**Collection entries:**
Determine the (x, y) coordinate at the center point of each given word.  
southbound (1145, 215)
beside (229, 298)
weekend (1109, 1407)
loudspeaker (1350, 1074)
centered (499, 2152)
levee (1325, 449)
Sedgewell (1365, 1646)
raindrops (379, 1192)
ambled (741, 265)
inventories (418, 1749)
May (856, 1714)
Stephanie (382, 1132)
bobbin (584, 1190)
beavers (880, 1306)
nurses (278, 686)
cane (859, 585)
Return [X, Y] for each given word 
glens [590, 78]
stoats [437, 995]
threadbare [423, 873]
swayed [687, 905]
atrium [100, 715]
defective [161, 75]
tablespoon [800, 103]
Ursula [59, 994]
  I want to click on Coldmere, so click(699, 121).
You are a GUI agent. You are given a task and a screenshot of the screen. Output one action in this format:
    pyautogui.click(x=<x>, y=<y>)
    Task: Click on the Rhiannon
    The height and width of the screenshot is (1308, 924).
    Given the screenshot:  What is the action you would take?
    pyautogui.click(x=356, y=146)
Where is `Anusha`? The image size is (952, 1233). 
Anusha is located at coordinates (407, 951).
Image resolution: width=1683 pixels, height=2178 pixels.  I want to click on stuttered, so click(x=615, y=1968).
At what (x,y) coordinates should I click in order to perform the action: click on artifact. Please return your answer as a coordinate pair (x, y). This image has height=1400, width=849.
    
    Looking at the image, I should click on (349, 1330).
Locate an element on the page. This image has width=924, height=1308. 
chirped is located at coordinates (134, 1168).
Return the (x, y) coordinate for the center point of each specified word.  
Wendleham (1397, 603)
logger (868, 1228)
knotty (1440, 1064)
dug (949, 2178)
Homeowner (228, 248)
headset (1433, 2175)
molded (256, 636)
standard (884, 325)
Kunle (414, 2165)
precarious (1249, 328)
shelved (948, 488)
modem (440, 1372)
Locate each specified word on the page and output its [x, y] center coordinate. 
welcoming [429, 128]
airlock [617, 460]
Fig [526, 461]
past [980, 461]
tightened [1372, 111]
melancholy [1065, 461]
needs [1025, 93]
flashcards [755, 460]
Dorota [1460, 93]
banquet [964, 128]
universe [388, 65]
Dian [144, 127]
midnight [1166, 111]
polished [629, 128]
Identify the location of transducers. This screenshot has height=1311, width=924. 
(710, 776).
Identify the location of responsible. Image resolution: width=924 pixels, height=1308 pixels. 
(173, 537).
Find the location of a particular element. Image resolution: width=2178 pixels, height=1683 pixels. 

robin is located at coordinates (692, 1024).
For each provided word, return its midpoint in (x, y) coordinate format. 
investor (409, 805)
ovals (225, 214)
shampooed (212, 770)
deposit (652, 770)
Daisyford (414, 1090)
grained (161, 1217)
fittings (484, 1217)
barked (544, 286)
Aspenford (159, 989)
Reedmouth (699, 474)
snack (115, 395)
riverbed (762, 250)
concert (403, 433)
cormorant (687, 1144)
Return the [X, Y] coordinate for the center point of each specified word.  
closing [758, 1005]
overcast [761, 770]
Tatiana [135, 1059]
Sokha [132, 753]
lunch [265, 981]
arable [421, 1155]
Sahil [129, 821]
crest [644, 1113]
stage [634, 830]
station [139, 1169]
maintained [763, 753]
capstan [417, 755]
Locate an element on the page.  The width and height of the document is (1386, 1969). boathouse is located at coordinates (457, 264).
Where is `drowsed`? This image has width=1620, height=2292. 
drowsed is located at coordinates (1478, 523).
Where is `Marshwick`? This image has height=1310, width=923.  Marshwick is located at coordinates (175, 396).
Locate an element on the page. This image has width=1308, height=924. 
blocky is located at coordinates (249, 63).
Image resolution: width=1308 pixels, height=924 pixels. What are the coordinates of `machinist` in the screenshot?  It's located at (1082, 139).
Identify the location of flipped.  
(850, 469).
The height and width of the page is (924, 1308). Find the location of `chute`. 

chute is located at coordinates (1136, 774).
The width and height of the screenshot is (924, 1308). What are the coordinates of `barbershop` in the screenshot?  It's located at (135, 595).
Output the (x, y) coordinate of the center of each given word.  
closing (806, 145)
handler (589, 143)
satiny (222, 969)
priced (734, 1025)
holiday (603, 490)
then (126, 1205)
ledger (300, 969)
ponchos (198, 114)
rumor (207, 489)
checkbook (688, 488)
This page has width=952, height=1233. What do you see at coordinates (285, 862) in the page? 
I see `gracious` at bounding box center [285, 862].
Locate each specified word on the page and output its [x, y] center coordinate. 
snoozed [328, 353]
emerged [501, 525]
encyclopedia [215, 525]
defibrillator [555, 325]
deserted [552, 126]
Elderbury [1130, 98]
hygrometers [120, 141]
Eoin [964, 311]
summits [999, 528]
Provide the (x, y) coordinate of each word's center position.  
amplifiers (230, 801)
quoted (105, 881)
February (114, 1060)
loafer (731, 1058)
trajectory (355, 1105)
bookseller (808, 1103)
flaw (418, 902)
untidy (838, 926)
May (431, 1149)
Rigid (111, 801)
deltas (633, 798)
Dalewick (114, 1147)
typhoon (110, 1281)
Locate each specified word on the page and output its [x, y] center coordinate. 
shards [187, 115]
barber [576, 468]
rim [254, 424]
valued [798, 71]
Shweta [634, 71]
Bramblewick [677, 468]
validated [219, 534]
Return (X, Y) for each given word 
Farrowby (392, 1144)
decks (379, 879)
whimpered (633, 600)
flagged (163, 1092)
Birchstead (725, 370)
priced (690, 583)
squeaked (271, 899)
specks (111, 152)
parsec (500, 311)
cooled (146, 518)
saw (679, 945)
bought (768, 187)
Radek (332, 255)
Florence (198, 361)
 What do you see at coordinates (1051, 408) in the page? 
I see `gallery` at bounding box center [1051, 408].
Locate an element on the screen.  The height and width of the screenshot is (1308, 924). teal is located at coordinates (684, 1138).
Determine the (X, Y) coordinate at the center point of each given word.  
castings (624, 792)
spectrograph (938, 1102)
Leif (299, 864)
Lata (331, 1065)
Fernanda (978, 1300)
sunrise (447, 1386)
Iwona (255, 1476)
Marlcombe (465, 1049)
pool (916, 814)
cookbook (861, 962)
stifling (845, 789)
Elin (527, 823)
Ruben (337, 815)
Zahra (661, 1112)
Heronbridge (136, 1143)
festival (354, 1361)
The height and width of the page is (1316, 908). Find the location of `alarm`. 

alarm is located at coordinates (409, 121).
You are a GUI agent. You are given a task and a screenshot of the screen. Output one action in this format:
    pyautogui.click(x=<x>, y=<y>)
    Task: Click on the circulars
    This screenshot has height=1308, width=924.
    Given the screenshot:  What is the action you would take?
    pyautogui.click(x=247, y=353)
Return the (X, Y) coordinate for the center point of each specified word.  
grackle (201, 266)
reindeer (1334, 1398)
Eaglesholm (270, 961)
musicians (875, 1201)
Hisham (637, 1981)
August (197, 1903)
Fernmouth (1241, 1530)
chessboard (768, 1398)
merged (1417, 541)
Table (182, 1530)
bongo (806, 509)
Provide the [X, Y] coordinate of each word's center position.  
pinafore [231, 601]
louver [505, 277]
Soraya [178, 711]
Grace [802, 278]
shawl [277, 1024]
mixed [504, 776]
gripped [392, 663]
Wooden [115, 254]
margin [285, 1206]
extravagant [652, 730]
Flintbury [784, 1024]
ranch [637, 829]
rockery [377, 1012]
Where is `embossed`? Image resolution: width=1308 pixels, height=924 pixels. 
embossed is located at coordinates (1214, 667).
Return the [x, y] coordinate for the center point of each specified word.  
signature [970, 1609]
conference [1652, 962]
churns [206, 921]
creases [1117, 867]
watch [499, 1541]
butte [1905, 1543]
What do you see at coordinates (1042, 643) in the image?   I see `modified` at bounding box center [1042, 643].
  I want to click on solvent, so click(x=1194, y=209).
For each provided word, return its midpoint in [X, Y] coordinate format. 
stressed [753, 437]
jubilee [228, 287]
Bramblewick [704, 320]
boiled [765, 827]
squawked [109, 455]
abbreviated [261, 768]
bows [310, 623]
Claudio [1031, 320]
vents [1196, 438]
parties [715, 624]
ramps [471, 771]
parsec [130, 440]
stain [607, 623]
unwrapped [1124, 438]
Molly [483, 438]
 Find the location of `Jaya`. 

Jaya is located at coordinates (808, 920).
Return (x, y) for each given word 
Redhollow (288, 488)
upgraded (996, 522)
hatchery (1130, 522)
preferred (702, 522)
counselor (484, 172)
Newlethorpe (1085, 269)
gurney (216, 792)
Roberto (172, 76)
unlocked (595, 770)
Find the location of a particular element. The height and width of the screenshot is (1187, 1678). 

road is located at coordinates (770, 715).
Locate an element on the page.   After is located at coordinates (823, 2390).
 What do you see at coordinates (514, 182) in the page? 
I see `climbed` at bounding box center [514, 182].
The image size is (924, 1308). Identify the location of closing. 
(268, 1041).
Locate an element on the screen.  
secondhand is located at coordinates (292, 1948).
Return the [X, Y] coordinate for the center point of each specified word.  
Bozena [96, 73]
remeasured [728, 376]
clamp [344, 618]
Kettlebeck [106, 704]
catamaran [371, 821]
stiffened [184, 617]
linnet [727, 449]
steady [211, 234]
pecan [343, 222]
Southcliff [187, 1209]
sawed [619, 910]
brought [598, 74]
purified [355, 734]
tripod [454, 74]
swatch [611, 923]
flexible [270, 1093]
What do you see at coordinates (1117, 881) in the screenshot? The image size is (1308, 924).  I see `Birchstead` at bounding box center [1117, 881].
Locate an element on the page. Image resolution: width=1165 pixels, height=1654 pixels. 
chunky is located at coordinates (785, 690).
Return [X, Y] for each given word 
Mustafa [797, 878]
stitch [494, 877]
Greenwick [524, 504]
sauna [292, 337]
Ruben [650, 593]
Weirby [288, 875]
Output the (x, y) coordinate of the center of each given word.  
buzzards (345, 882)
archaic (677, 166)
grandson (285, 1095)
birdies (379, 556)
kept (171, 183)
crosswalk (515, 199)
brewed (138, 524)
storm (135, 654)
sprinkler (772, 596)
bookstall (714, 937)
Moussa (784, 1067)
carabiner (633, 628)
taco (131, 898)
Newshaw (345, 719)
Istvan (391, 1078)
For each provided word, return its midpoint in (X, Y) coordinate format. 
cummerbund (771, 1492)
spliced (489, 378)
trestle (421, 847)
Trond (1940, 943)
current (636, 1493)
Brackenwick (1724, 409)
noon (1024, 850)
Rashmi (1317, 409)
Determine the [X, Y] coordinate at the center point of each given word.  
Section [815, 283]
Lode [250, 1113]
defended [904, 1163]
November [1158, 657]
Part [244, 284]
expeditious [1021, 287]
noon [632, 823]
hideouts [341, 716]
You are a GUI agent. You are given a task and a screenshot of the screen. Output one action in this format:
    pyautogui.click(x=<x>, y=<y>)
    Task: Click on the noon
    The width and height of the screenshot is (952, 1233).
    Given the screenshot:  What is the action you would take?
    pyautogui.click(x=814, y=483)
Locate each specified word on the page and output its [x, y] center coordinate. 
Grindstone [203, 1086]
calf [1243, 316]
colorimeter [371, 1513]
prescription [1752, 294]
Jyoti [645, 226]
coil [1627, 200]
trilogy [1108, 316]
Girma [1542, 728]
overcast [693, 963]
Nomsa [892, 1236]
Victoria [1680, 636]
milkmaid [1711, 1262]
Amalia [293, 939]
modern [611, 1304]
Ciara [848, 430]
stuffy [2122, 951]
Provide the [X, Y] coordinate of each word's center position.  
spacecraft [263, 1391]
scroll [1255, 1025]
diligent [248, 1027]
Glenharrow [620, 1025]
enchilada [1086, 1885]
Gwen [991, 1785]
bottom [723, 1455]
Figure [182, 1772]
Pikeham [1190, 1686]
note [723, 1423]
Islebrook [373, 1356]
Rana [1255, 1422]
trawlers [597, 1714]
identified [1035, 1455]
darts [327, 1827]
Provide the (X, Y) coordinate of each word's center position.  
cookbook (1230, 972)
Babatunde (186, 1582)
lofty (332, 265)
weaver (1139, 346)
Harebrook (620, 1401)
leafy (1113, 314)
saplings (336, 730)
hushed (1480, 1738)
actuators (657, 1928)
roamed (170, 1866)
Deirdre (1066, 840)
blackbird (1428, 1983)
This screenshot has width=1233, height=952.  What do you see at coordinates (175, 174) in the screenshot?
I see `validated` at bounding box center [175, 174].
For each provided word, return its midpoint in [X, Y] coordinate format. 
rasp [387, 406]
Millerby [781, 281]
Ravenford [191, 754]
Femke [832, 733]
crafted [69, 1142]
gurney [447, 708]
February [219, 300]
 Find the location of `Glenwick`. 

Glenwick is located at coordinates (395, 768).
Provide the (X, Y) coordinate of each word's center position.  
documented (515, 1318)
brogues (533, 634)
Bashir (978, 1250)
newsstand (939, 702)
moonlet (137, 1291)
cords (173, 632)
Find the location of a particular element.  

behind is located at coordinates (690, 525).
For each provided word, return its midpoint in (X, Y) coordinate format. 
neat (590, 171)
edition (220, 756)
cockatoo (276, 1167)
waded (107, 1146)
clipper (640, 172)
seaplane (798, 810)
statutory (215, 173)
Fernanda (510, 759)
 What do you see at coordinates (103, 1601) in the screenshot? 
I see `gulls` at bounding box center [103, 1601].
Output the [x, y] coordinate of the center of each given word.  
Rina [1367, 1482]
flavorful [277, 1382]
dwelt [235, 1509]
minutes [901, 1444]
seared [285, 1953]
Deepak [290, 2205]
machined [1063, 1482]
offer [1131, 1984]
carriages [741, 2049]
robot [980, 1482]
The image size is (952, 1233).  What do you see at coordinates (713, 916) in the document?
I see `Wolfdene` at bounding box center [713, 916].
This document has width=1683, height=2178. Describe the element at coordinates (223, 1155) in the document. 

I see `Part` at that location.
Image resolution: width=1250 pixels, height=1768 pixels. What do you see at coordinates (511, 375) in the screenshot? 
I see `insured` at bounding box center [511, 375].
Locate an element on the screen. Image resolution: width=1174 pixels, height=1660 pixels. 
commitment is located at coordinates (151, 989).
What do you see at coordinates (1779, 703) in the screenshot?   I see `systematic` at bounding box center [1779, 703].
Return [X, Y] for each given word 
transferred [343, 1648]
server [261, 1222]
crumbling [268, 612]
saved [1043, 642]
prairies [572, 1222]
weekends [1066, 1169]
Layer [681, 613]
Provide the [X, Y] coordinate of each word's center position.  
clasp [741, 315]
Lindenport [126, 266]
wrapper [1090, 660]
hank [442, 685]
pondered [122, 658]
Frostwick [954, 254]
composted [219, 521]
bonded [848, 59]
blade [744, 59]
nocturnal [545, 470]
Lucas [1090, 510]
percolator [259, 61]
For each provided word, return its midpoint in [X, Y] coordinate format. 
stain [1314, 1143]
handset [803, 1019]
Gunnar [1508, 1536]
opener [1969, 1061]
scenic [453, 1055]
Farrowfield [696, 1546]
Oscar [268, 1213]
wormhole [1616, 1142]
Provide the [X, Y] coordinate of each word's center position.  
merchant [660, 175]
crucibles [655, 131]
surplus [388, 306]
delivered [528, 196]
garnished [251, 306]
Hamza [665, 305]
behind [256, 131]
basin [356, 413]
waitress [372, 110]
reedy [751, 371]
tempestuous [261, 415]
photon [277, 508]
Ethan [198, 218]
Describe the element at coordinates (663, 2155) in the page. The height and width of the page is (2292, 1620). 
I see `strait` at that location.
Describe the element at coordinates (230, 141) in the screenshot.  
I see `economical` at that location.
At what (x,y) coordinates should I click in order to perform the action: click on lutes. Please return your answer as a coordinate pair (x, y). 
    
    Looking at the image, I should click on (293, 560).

**Exercise aim:** Can you put the data lines starting at "Sahil [129, 821]" and ending at "Image resolution: width=1308 pixels, height=924 pixels. What", both included, into a JSON list of strings with one string per line and no blank lines?

**Problem solution:**
[
  "Sahil [129, 821]",
  "crest [644, 1113]",
  "stage [634, 830]",
  "station [139, 1169]",
  "maintained [763, 753]",
  "capstan [417, 755]",
  "Locate an element on the page.  The width and height of the document is (1386, 1969). boathouse is located at coordinates (457, 264).",
  "Where is `drowsed`? This image has width=1620, height=2292. ",
  "drowsed is located at coordinates (1478, 523).",
  "Where is `Marshwick`? This image has height=1310, width=923.  Marshwick is located at coordinates (175, 396).",
  "Locate an element on the page. This image has width=1308, height=924. ",
  "blocky is located at coordinates (249, 63).",
  "Image resolution: width=1308 pixels, height=924 pixels. What are the coordinates of `machinist` in the screenshot?  It's located at (1082, 139)."
]